Exercise brief. Tally the lines that contain the string "none" and give the number by itself.
==== Dataset extract ====
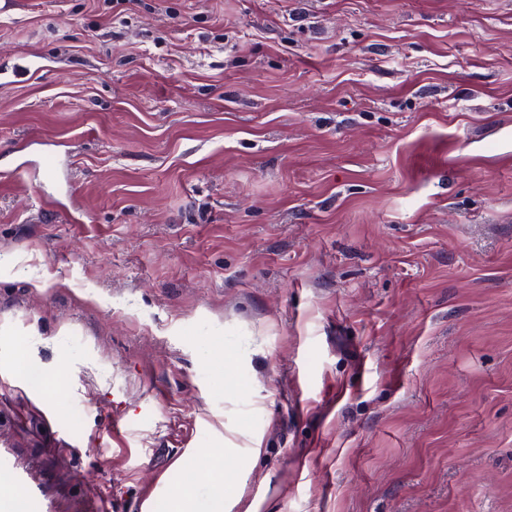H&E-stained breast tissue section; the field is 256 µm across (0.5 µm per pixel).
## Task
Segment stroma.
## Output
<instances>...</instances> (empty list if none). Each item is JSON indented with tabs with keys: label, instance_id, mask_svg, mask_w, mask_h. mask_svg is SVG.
====
==== Dataset extract ====
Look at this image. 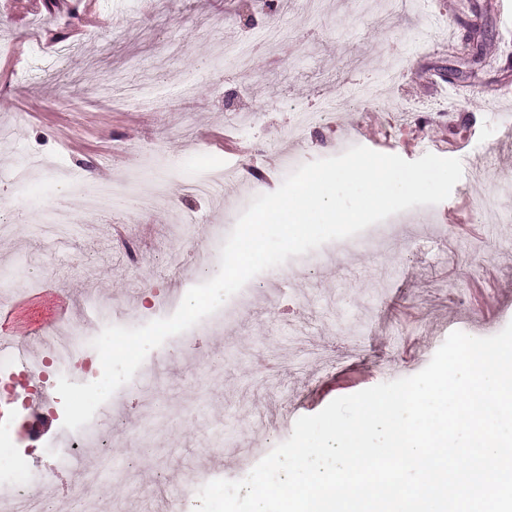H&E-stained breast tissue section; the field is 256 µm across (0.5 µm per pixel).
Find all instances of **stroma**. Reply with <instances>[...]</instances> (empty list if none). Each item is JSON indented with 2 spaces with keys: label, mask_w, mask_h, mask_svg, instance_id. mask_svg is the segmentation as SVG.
====
==== Dataset extract ====
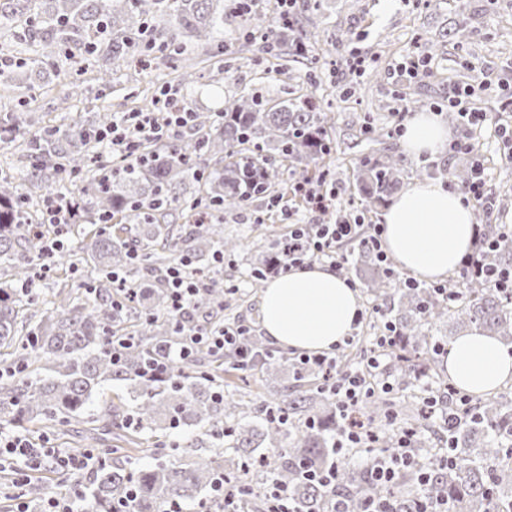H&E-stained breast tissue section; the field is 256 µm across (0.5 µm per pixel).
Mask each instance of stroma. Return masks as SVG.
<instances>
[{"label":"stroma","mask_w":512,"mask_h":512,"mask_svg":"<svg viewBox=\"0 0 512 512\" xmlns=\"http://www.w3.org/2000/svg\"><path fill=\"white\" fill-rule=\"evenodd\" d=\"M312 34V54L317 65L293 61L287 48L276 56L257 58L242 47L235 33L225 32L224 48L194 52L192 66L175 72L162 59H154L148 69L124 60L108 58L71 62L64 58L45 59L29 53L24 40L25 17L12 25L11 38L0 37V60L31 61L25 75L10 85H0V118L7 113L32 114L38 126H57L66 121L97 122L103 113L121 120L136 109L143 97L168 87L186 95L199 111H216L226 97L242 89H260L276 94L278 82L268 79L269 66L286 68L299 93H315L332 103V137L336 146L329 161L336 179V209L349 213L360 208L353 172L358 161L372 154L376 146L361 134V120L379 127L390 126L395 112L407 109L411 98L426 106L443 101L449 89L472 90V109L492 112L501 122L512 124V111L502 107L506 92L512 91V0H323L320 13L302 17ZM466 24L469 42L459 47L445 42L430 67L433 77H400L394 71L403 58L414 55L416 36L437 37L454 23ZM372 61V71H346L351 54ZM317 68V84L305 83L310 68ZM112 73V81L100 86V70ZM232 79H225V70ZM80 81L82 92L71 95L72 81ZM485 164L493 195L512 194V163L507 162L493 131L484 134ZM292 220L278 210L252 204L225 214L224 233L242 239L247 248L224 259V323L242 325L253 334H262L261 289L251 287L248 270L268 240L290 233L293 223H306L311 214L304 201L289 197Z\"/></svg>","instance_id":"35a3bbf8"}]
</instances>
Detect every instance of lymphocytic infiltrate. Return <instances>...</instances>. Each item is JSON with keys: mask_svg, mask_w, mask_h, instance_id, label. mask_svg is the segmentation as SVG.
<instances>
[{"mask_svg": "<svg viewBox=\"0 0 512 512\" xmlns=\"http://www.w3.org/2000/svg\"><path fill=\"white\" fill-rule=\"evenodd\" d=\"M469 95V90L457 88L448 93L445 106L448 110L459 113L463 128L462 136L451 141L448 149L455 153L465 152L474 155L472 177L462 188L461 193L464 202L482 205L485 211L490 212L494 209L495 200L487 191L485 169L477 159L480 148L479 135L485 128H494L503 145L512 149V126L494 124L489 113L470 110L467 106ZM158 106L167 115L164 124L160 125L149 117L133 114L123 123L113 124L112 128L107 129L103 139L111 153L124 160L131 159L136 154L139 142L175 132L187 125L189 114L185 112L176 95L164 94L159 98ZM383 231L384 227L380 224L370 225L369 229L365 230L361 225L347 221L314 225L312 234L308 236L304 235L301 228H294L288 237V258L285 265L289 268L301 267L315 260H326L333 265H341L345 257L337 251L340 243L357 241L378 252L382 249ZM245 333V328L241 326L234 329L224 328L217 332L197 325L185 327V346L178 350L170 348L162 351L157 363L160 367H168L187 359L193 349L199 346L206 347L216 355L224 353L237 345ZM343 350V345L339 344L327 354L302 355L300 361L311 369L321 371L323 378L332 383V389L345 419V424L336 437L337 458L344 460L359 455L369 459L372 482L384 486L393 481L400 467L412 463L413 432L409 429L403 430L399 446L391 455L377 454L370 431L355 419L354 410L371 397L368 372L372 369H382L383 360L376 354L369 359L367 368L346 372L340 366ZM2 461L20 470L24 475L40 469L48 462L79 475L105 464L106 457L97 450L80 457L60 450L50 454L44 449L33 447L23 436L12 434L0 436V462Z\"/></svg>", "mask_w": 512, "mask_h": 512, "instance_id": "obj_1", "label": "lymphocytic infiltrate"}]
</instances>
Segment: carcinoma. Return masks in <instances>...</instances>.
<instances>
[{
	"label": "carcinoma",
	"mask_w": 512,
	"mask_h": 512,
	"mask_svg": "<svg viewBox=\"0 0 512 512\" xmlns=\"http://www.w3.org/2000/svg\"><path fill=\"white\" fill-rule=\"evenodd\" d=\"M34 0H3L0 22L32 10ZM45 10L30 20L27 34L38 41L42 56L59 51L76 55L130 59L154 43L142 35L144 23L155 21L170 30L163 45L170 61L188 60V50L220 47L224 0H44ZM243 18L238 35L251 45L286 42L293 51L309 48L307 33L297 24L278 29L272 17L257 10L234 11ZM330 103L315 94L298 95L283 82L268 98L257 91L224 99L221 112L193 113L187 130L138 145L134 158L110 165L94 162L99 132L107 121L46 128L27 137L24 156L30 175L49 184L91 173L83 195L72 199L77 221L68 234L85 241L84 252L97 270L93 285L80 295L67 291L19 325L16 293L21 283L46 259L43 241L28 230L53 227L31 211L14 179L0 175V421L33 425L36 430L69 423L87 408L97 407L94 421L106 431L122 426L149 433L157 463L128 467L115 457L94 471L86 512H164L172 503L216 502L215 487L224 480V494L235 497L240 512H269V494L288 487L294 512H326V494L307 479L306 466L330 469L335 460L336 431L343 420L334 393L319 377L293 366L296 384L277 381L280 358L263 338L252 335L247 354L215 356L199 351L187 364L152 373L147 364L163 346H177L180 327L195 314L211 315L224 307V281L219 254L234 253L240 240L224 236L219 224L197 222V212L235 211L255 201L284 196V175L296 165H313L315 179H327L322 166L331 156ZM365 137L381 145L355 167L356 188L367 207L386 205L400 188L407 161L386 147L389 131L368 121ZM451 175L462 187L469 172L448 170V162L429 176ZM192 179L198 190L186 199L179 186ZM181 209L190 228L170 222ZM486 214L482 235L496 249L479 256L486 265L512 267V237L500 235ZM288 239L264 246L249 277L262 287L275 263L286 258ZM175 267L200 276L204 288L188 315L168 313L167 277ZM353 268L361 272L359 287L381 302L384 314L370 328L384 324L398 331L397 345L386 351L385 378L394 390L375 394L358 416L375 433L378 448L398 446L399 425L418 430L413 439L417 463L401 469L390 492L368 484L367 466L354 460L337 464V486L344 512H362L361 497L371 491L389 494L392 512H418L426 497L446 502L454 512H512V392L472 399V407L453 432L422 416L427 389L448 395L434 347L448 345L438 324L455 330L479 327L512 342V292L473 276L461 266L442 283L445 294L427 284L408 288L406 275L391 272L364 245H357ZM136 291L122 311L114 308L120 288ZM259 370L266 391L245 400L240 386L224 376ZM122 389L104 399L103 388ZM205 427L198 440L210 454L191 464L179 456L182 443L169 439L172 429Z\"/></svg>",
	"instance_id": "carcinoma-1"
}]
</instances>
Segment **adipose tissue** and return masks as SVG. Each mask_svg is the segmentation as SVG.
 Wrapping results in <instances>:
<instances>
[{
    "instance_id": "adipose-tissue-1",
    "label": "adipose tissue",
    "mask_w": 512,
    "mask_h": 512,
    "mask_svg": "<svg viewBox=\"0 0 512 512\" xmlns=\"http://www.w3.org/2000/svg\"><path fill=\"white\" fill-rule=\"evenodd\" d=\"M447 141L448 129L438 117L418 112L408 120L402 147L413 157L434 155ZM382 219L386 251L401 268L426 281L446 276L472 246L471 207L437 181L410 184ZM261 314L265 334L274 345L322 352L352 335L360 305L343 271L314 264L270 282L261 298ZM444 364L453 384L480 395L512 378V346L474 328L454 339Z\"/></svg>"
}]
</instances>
====
Answer to the task. 2